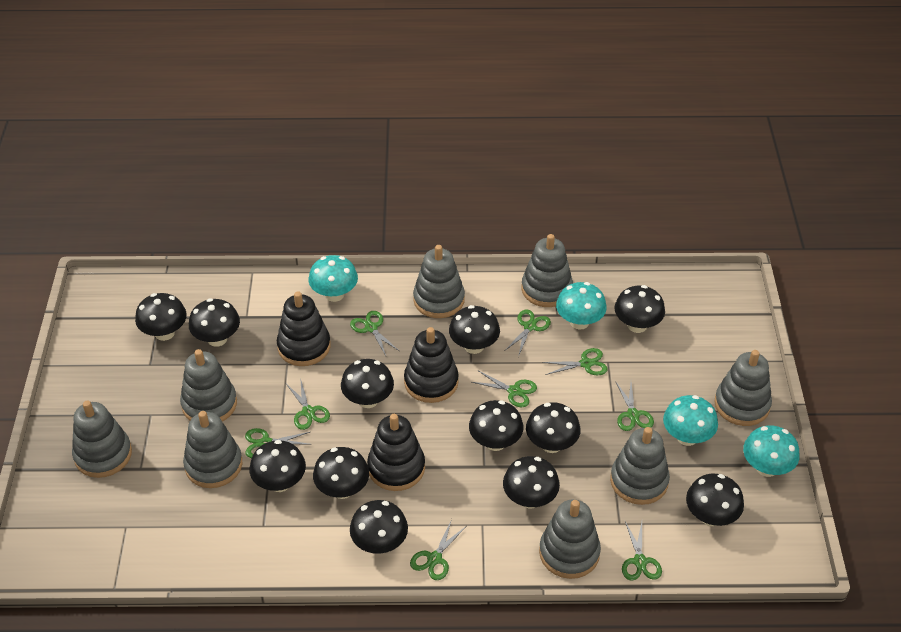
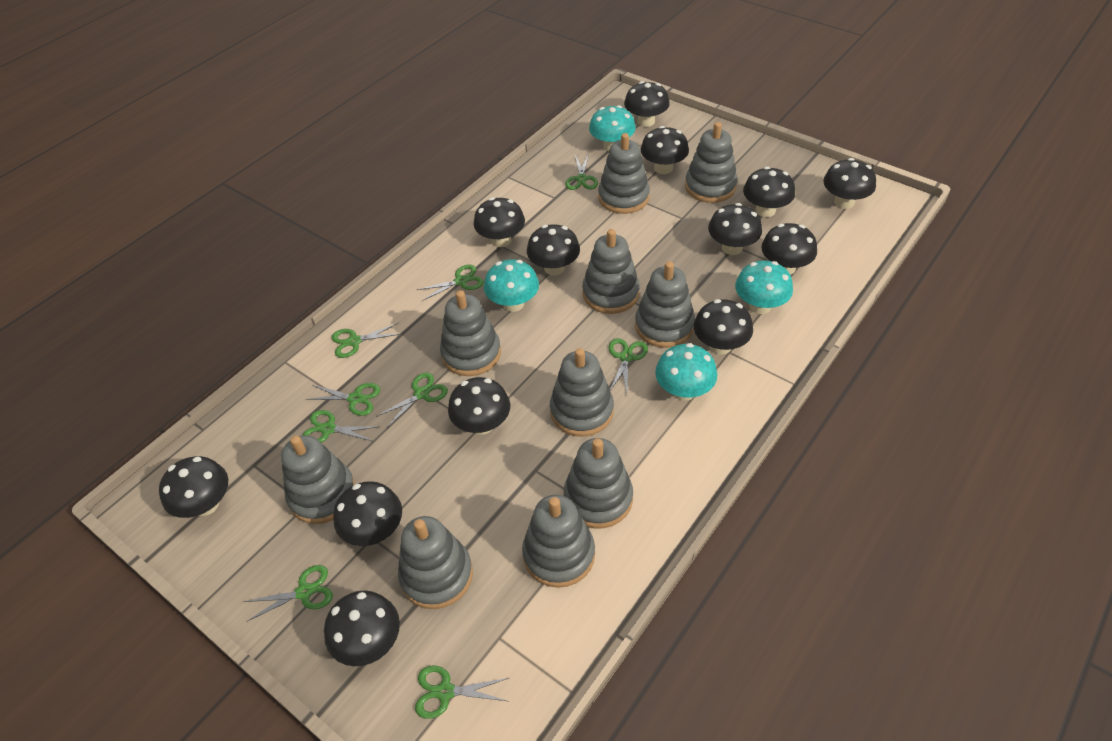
black mushroom: 12 -> 13
black stacking toy: 3 -> 0
grey stacking toy: 8 -> 10

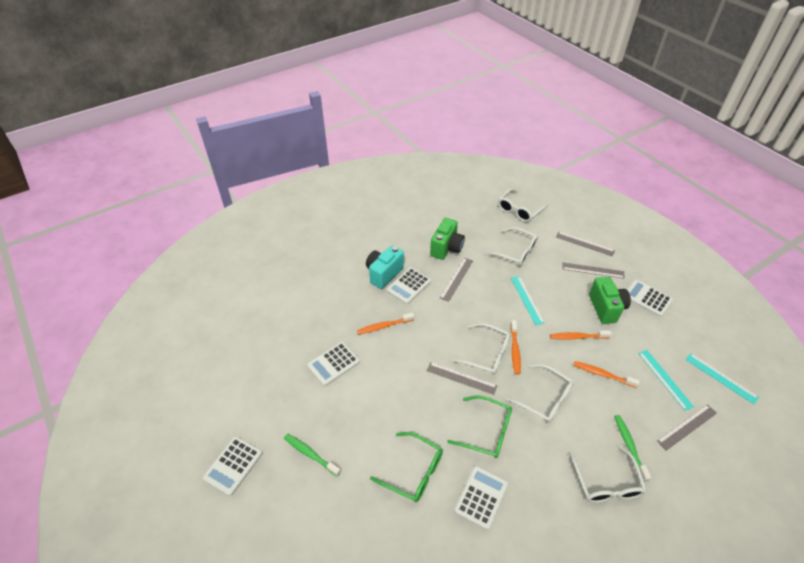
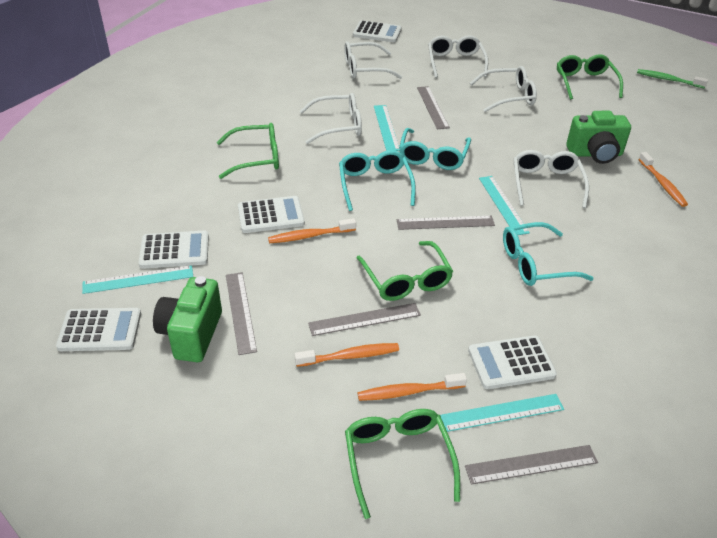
green glasses: 2 -> 4
green toothbrush: 2 -> 1
turquoise camera: 1 -> 0
turquoise glasses: 0 -> 3
turquoise ruler: 3 -> 4

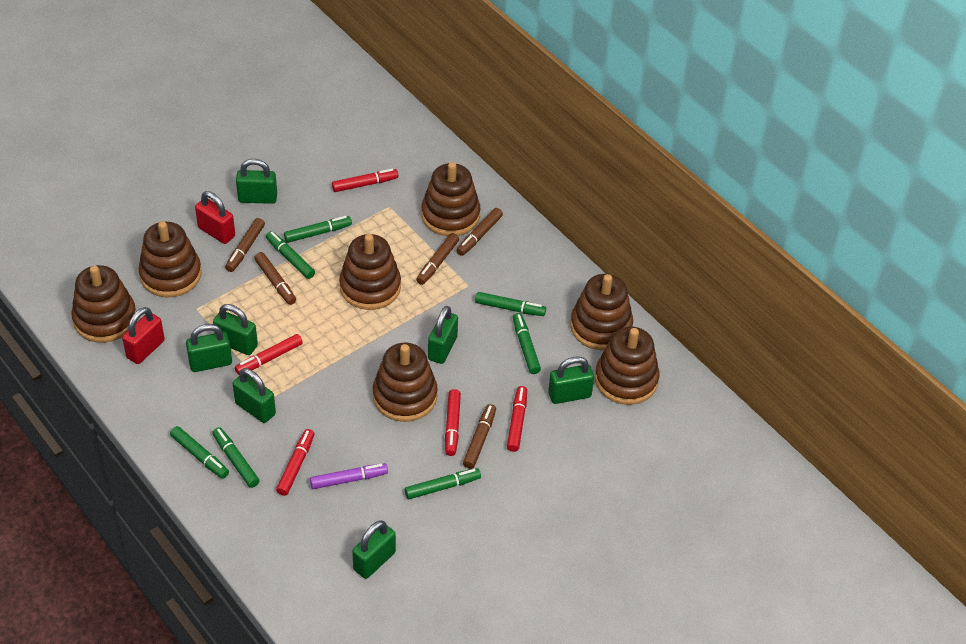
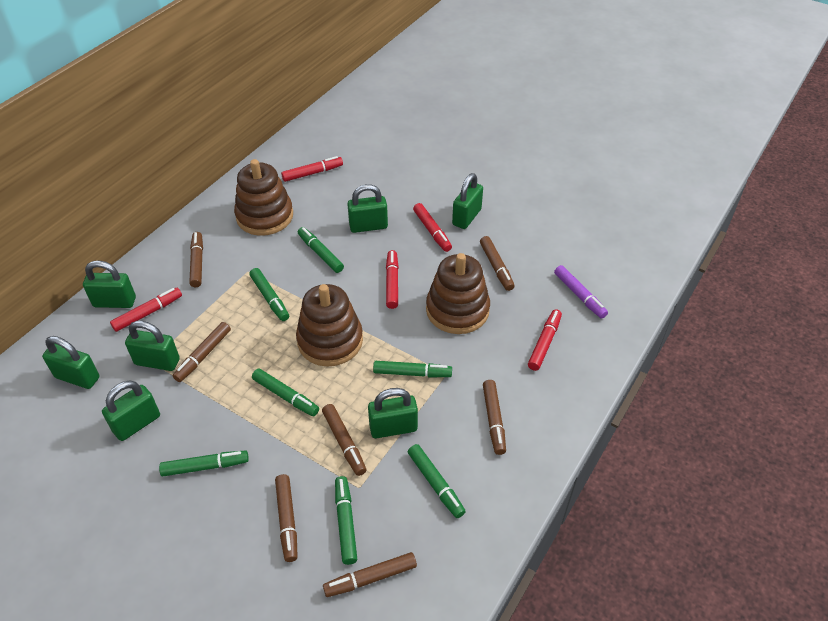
brown marker: 5 -> 7
brown stacking toy: 7 -> 3
red padlock: 2 -> 0

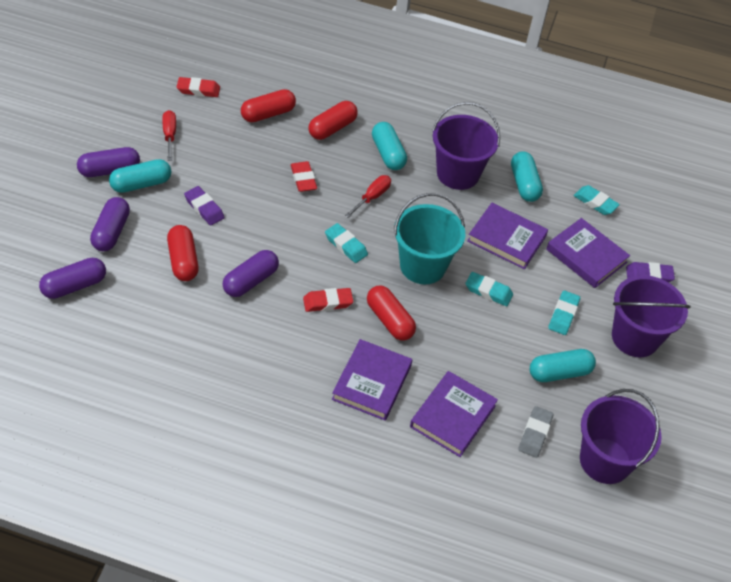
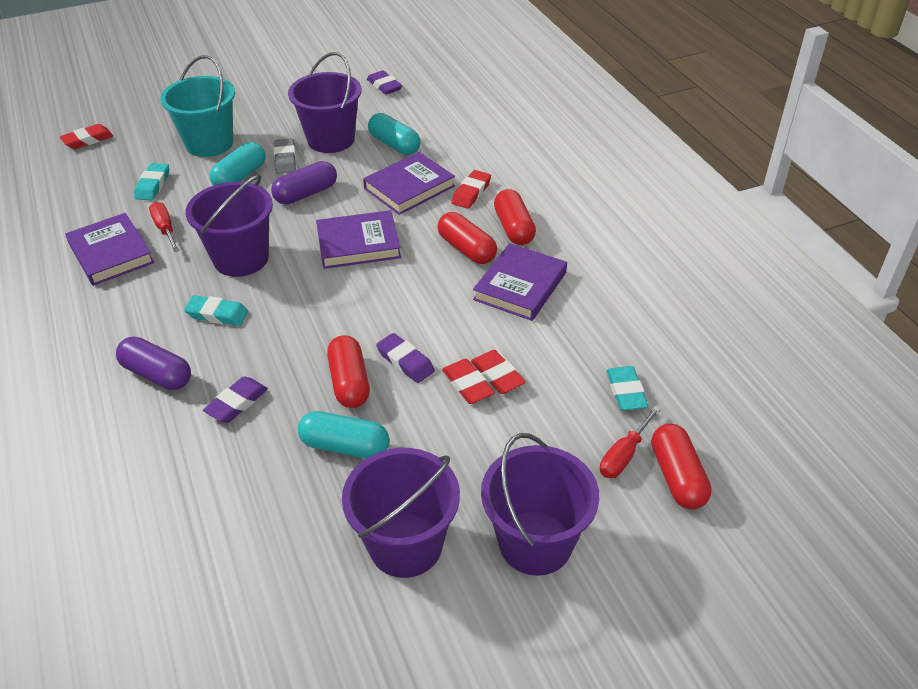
purple bucket: 3 -> 4
purple capsule: 4 -> 2
purple eraser: 2 -> 3
red eraser: 3 -> 4
turquoise capsule: 4 -> 3
turquoise eraser: 4 -> 3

**WORK TO COMPLETE:**
Output must be limited to the lines beginning with the one that contains "purple capsule: 4 -> 2" and ending with the last line of the entries, reproduced exactly.

**RESPONSE TO THIS TASK:**
purple capsule: 4 -> 2
purple eraser: 2 -> 3
red eraser: 3 -> 4
turquoise capsule: 4 -> 3
turquoise eraser: 4 -> 3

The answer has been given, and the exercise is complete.